** Exercise instructions **
Show every line below that contains the word "farther".
>> Start
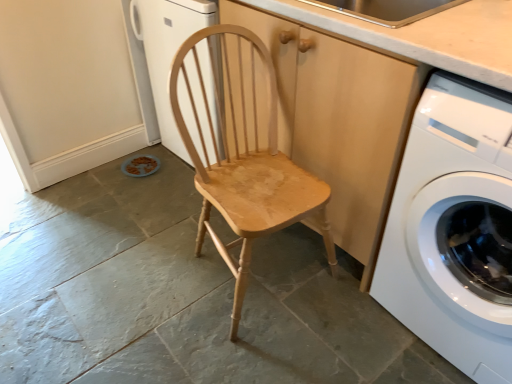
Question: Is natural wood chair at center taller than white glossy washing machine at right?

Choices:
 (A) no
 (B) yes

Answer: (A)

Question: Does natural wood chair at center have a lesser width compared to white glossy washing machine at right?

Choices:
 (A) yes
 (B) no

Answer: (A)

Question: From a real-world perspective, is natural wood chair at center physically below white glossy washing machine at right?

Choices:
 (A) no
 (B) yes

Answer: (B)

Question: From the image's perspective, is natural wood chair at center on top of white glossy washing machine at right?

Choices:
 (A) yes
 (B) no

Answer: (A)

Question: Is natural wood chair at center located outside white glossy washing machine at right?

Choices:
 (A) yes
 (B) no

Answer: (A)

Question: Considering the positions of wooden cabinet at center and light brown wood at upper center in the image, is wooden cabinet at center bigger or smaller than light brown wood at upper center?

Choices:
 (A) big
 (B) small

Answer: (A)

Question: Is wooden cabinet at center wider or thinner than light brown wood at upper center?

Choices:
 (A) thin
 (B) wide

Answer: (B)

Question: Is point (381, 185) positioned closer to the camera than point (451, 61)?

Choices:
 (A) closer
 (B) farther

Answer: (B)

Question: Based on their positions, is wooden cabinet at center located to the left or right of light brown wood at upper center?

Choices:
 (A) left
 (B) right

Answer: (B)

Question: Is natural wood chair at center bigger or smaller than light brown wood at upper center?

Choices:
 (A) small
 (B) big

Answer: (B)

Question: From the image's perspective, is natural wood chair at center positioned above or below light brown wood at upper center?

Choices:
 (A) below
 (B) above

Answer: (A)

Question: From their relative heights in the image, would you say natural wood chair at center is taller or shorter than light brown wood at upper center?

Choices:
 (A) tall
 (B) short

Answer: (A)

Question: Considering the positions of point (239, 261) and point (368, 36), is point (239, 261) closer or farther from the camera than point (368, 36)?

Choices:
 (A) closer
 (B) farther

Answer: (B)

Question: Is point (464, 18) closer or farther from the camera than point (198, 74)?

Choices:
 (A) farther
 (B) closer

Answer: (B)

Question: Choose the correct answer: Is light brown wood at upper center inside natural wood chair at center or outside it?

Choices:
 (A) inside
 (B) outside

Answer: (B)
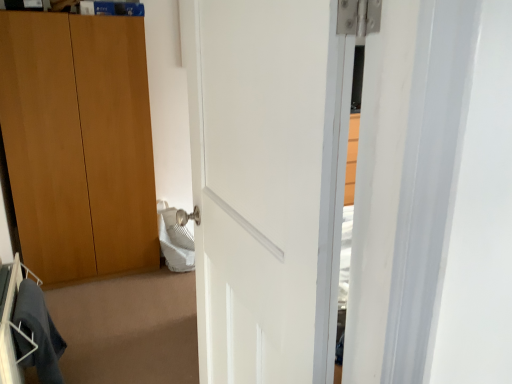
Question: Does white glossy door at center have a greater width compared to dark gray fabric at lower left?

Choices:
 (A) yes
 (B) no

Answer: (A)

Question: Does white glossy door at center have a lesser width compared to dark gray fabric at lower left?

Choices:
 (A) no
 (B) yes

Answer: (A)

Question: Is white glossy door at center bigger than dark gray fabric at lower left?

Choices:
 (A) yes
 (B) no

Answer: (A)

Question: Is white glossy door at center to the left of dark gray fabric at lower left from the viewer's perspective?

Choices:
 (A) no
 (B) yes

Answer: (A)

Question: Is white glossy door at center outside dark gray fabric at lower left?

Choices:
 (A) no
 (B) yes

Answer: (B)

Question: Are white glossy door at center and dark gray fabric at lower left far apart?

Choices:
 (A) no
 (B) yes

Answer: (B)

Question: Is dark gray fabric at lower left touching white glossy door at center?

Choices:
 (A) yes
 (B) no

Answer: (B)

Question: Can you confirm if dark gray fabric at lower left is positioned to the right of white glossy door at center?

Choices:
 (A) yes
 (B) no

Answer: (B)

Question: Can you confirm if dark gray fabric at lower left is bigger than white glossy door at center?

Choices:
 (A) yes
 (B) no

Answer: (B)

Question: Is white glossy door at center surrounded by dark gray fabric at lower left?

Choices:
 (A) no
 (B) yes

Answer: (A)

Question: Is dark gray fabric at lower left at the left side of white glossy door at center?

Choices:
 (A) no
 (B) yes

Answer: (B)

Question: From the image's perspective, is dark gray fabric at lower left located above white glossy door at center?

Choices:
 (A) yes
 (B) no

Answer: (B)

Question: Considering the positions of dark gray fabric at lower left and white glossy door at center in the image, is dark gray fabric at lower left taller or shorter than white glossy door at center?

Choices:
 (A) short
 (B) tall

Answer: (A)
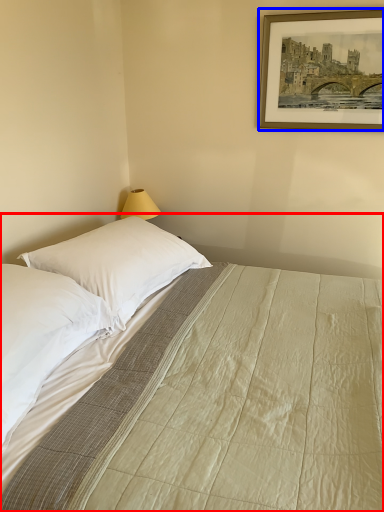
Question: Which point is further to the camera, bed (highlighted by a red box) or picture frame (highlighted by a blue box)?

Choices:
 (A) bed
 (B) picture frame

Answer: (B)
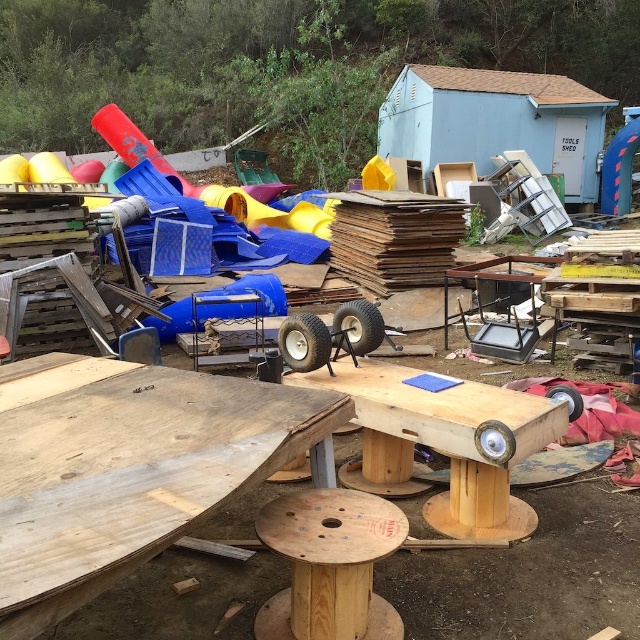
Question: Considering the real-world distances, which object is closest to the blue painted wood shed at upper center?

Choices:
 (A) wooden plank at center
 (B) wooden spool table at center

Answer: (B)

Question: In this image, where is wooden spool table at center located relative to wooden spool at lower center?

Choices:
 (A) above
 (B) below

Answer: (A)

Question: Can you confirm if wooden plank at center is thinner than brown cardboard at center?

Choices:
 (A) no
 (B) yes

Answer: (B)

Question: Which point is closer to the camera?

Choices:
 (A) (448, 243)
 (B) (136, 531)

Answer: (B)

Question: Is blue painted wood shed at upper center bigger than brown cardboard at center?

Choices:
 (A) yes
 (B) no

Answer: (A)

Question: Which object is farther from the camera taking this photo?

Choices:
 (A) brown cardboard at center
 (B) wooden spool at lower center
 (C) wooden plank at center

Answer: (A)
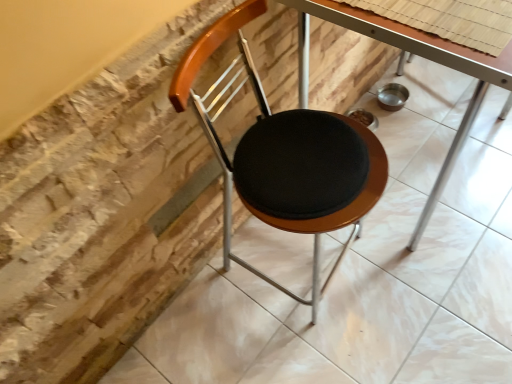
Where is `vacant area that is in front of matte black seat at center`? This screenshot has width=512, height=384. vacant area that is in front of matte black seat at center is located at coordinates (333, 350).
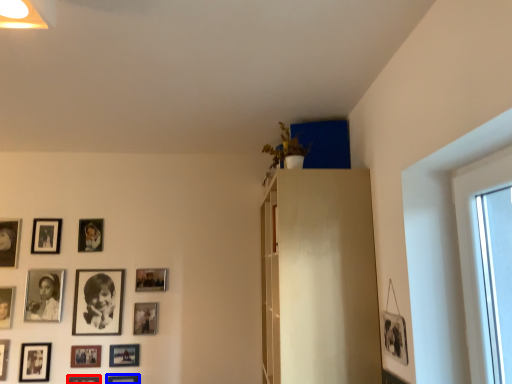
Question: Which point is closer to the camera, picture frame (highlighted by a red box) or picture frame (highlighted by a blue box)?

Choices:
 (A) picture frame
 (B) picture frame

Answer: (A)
>> End
>> Start
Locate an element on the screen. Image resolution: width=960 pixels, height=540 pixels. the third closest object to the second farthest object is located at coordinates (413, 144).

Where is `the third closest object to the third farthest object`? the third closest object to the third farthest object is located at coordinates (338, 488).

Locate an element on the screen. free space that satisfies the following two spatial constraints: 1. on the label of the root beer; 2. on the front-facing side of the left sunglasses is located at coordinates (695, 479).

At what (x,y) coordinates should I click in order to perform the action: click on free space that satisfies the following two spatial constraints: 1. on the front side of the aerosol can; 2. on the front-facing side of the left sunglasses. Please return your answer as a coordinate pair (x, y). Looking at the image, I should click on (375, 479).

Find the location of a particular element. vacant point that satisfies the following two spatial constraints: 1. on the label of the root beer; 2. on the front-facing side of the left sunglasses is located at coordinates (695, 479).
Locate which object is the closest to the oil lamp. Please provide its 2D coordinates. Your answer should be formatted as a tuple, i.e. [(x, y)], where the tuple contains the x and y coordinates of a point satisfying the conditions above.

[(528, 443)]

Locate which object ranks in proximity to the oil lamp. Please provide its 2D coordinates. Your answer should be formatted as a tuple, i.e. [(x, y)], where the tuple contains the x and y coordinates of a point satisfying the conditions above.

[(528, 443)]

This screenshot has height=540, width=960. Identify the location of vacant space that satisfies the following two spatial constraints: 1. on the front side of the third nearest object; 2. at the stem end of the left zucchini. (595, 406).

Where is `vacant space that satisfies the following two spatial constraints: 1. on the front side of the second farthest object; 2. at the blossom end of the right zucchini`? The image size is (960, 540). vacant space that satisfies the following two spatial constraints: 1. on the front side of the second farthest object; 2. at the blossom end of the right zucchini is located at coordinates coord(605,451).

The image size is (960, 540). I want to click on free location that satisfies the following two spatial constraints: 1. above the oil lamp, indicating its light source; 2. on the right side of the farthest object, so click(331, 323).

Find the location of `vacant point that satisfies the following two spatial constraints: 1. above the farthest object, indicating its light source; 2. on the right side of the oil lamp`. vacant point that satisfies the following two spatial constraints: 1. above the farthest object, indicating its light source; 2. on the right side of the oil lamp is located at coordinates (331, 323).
>> End
>> Start
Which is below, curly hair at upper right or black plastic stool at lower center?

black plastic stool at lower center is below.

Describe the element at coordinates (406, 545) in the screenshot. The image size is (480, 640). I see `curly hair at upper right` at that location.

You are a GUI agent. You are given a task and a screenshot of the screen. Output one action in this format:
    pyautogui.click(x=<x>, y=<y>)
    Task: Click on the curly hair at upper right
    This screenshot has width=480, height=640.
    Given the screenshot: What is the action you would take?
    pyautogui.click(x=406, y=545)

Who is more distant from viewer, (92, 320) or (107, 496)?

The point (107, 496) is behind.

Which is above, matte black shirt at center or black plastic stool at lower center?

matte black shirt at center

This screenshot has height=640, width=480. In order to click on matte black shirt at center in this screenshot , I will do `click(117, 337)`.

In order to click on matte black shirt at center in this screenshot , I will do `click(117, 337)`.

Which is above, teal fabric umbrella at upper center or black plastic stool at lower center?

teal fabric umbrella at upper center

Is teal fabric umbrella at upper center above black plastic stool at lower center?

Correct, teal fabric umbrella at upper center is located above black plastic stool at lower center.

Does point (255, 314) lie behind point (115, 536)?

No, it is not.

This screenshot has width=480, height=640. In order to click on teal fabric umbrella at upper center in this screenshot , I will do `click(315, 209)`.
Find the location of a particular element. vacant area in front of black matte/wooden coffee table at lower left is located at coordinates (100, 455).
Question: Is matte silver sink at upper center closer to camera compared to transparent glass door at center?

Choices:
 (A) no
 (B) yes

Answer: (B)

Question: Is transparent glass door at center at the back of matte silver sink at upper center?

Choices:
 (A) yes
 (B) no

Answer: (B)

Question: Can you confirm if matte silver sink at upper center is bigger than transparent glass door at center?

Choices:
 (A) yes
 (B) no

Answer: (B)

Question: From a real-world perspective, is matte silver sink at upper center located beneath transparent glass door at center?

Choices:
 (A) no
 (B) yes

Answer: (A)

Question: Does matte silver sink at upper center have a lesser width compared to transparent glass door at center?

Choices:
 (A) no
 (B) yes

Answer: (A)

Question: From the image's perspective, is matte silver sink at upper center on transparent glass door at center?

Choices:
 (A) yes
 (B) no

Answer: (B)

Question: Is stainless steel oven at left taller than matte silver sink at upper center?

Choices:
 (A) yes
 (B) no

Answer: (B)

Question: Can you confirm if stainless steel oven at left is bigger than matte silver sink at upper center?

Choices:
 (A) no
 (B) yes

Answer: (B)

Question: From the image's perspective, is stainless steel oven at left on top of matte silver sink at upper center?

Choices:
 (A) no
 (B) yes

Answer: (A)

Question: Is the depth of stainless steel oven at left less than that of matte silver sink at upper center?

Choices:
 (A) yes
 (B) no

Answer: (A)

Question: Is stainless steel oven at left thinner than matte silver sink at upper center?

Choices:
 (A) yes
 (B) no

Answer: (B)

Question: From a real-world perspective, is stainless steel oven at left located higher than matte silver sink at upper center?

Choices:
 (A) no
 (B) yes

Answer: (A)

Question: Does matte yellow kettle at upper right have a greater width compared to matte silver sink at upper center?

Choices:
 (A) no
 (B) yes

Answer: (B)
>> End
** Solution to the problem **
 (B) farther
Question: Considering the positions of point (239, 261) and point (368, 36), is point (239, 261) closer or farther from the camera than point (368, 36)?
 (B) farther
Question: Is point (464, 18) closer or farther from the camera than point (198, 74)?
 (A) farther
Question: Which object is farther from the camera taking this photo?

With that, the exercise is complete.